Scene edit records
|---|

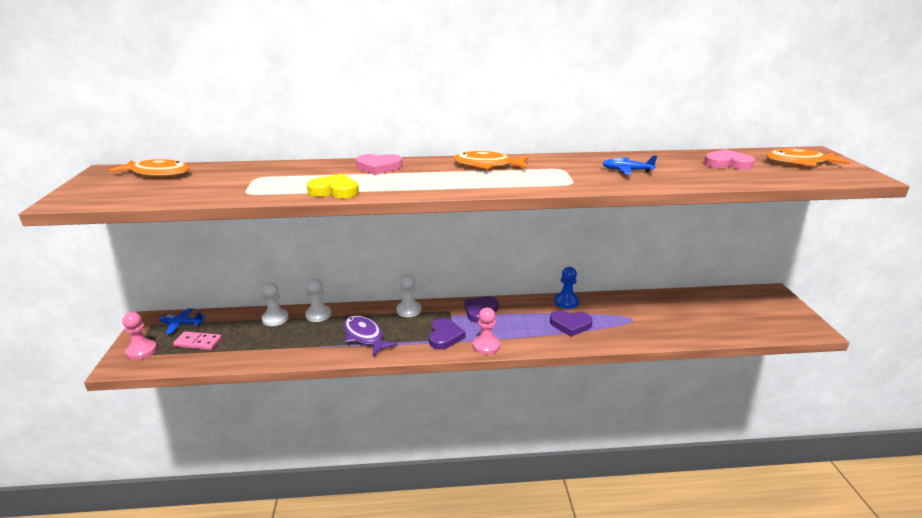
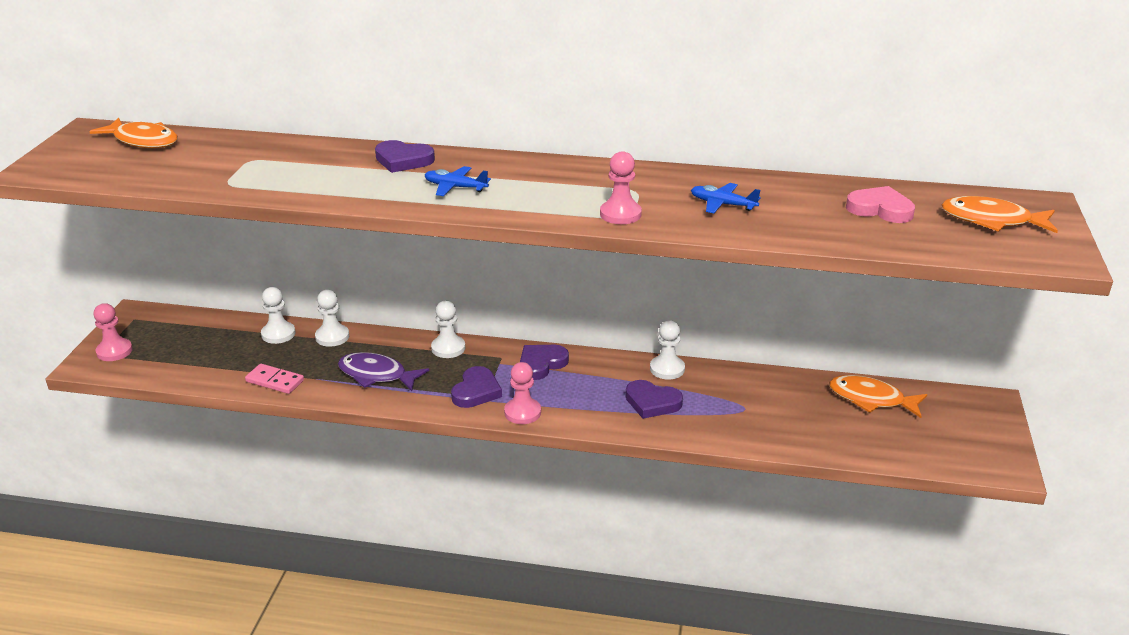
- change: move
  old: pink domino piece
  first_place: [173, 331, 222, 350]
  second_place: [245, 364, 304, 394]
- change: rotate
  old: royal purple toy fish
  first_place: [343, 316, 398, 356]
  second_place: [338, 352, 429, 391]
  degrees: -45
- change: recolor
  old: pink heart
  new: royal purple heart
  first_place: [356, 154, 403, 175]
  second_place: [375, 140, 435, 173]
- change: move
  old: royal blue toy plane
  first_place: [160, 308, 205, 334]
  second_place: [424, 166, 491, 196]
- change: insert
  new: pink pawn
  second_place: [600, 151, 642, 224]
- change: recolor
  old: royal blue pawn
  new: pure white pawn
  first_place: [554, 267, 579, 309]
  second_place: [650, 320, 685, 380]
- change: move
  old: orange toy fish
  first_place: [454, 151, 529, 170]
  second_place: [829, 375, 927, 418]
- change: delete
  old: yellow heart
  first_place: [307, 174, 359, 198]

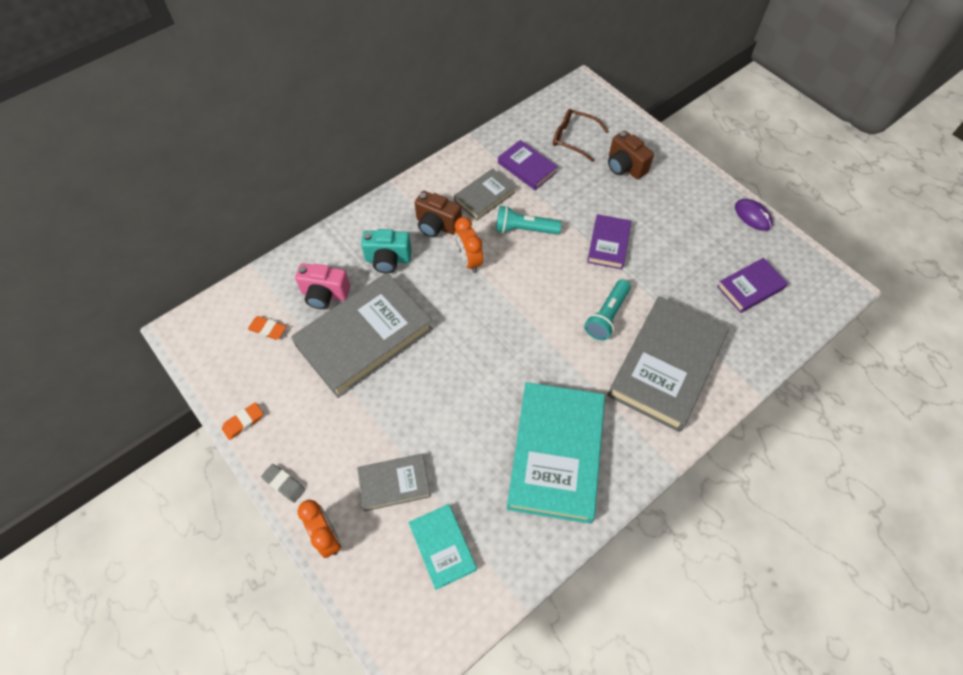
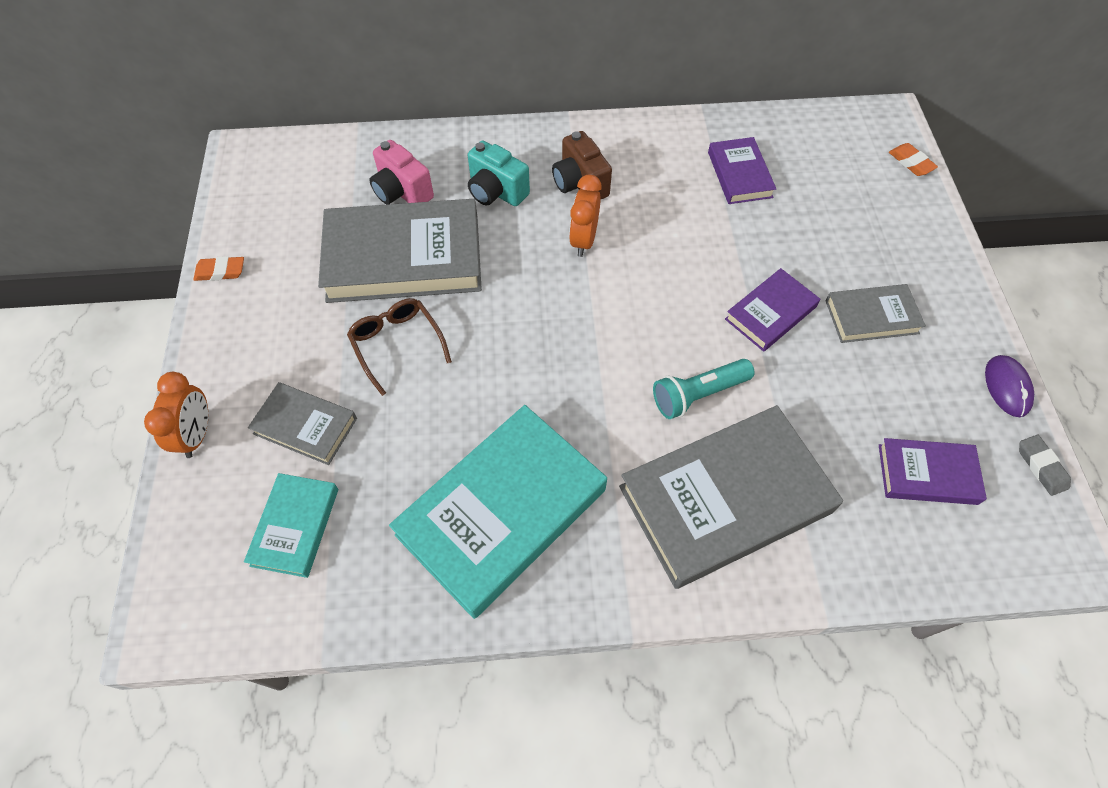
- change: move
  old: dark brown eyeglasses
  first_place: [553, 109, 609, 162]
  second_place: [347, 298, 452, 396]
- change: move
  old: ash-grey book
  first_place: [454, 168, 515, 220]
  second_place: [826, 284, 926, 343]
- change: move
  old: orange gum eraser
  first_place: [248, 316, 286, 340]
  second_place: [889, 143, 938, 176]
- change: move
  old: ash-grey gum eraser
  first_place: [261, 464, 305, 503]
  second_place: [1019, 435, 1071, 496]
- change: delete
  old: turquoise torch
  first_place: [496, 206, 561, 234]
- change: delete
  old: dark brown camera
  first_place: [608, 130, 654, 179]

|---|

_TASK BRIEF_. Output the data above verbatim, pictures excluded.

_RESPONSE_.
- change: move
  old: pink domino piece
  first_place: [173, 331, 222, 350]
  second_place: [245, 364, 304, 394]
- change: rotate
  old: royal purple toy fish
  first_place: [343, 316, 398, 356]
  second_place: [338, 352, 429, 391]
  degrees: -45
- change: recolor
  old: pink heart
  new: royal purple heart
  first_place: [356, 154, 403, 175]
  second_place: [375, 140, 435, 173]
- change: move
  old: royal blue toy plane
  first_place: [160, 308, 205, 334]
  second_place: [424, 166, 491, 196]
- change: insert
  new: pink pawn
  second_place: [600, 151, 642, 224]
- change: recolor
  old: royal blue pawn
  new: pure white pawn
  first_place: [554, 267, 579, 309]
  second_place: [650, 320, 685, 380]
- change: move
  old: orange toy fish
  first_place: [454, 151, 529, 170]
  second_place: [829, 375, 927, 418]
- change: delete
  old: yellow heart
  first_place: [307, 174, 359, 198]

- change: move
  old: dark brown eyeglasses
  first_place: [553, 109, 609, 162]
  second_place: [347, 298, 452, 396]
- change: move
  old: ash-grey book
  first_place: [454, 168, 515, 220]
  second_place: [826, 284, 926, 343]
- change: move
  old: orange gum eraser
  first_place: [248, 316, 286, 340]
  second_place: [889, 143, 938, 176]
- change: move
  old: ash-grey gum eraser
  first_place: [261, 464, 305, 503]
  second_place: [1019, 435, 1071, 496]
- change: delete
  old: turquoise torch
  first_place: [496, 206, 561, 234]
- change: delete
  old: dark brown camera
  first_place: [608, 130, 654, 179]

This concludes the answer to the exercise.